Collected material >>
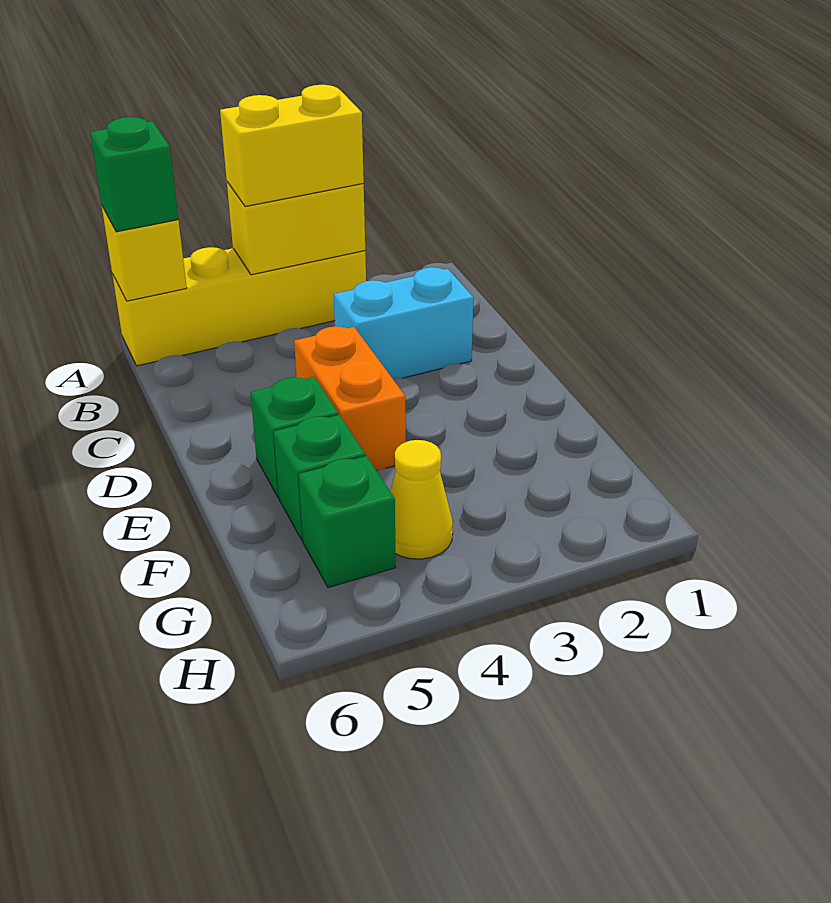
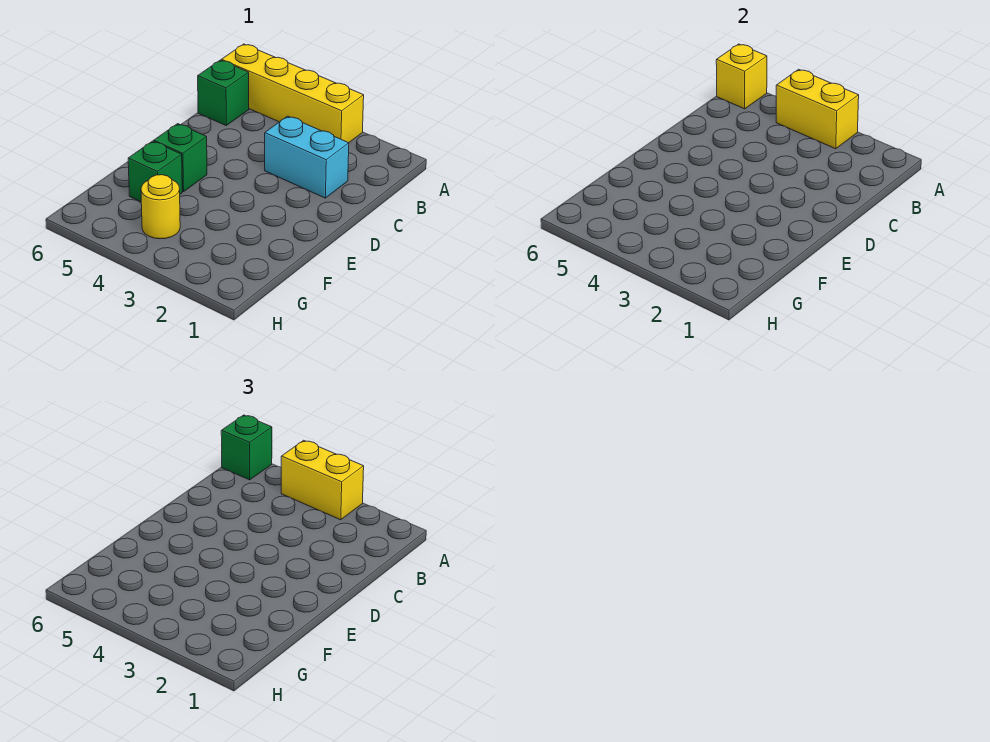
orange brick D4:E4 level 1 -> none
yellow cone G4 level 1 -> yellow round brick G4 level 1
green brick G5 level 1 -> green brick B6 level 1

What is expected >> Please write out all of the material above without changing a word, and omit any pictures.

Response box >>
orange brick D4:E4 level 1 -> none
yellow cone G4 level 1 -> yellow round brick G4 level 1
green brick G5 level 1 -> green brick B6 level 1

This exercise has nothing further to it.